---- Exercise data

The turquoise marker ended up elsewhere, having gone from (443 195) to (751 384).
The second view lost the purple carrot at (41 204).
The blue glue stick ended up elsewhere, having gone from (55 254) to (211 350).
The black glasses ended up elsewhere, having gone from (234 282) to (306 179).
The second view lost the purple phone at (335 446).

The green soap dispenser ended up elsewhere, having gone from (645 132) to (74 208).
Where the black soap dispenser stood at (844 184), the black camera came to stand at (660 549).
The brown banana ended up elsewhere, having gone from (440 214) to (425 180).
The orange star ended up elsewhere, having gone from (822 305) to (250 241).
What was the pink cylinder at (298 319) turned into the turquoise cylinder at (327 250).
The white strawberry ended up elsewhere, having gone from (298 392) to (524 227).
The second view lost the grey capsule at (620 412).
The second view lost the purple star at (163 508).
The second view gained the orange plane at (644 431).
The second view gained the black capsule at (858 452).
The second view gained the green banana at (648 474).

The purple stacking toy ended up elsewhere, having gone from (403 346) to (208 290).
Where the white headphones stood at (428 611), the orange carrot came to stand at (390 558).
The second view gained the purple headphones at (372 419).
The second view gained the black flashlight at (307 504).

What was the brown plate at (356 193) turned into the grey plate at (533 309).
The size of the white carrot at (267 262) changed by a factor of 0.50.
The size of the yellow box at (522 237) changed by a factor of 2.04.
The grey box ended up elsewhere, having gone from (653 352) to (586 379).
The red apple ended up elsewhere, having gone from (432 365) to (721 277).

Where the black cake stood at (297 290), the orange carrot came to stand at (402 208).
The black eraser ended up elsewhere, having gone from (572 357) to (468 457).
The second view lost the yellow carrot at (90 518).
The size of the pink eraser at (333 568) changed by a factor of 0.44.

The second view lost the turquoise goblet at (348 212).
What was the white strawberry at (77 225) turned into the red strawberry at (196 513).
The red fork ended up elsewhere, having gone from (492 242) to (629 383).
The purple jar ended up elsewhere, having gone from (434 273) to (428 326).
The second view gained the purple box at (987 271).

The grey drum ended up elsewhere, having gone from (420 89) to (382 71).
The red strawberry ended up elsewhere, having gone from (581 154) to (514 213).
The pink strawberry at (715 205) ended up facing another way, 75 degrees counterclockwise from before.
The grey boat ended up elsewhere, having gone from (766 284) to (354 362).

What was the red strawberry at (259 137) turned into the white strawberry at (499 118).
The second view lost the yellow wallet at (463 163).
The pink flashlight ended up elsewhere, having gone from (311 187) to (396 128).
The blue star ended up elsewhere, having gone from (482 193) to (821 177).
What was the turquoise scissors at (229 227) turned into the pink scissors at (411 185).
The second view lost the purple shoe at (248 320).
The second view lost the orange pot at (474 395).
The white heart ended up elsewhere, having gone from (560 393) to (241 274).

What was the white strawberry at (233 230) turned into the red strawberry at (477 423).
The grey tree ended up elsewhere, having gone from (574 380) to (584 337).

--------

## Assignment
Give again exactly, and only, the lines above starting at the one with "The blue glue" and ending at the one with "The black glasses".

## Task answer
The blue glue stick ended up elsewhere, having gone from (55 254) to (211 350).
The black glasses ended up elsewhere, having gone from (234 282) to (306 179).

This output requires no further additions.